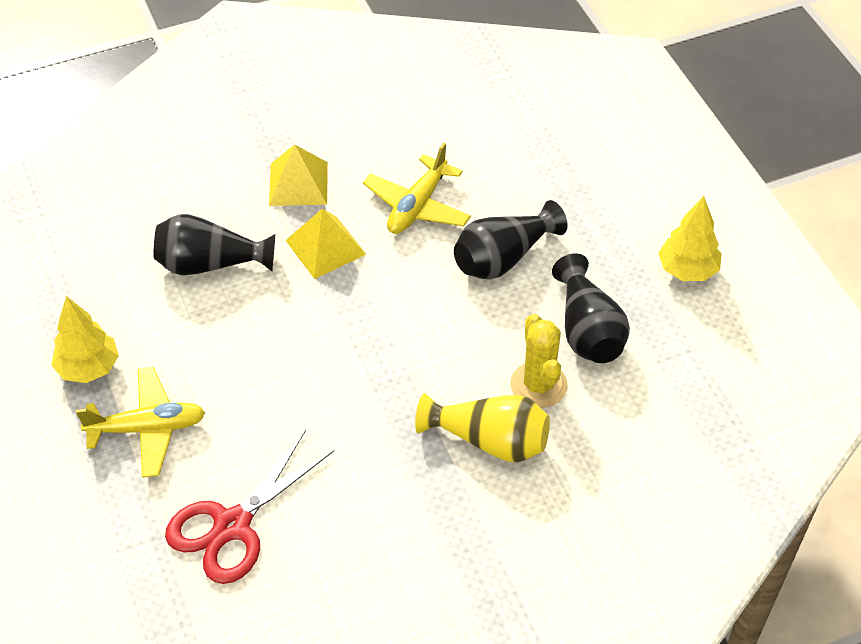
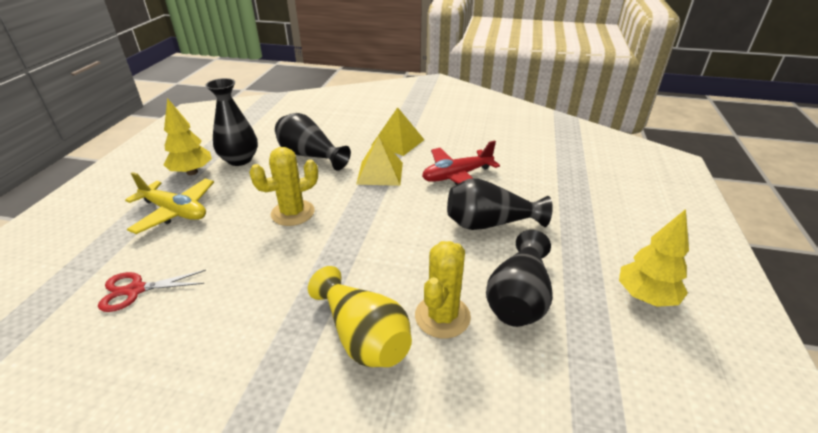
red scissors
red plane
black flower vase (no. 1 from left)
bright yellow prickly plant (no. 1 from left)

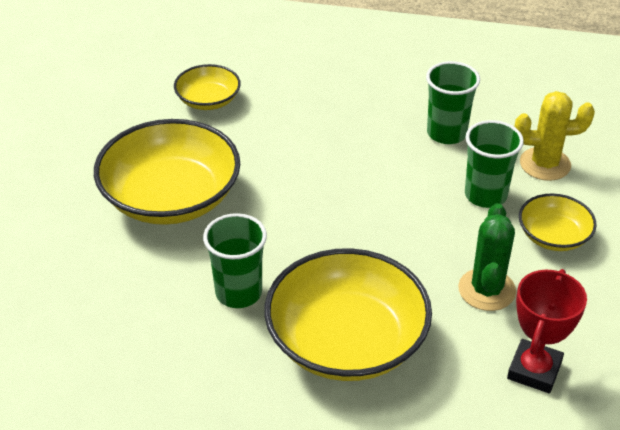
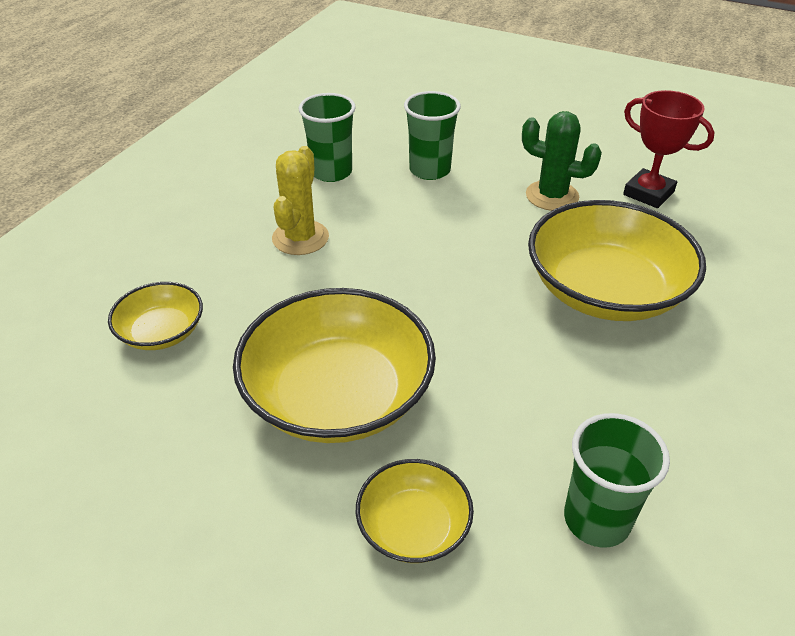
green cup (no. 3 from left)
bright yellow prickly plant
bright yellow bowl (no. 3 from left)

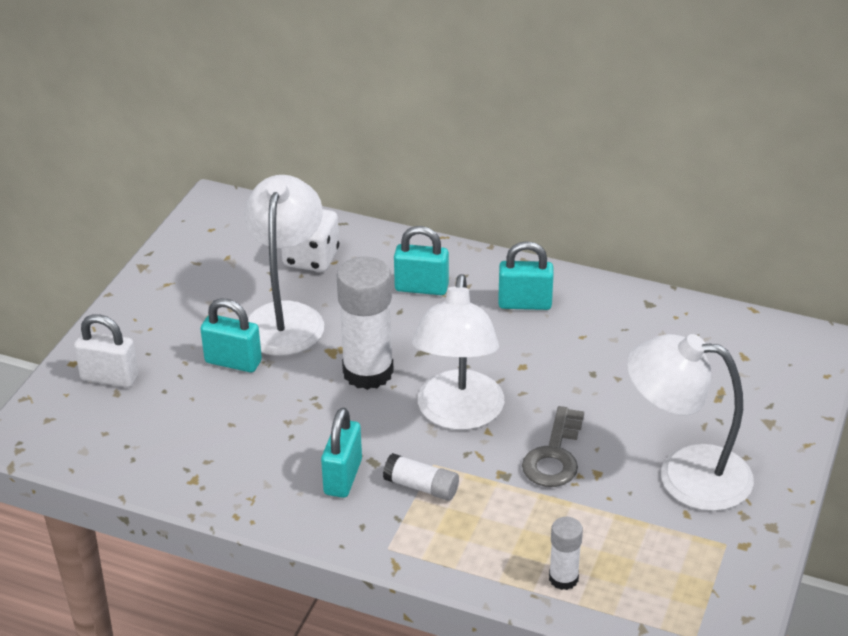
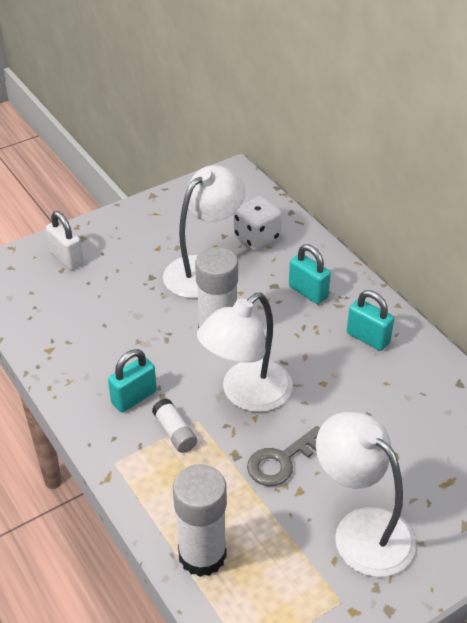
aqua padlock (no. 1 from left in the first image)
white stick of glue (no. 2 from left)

◆ ◆ ◆ ◆ ◆ ◆ ◆

▸ EXERCISE BRIEF
Copy nothing but the lines from the line holding "black flower vase (no. 1 from left)" through the last line of the entries, exactly, while leaving out the pictures.

▸ ANSWER TO THIS TASK
black flower vase (no. 1 from left)
bright yellow prickly plant (no. 1 from left)

green cup (no. 3 from left)
bright yellow prickly plant
bright yellow bowl (no. 3 from left)

aqua padlock (no. 1 from left in the first image)
white stick of glue (no. 2 from left)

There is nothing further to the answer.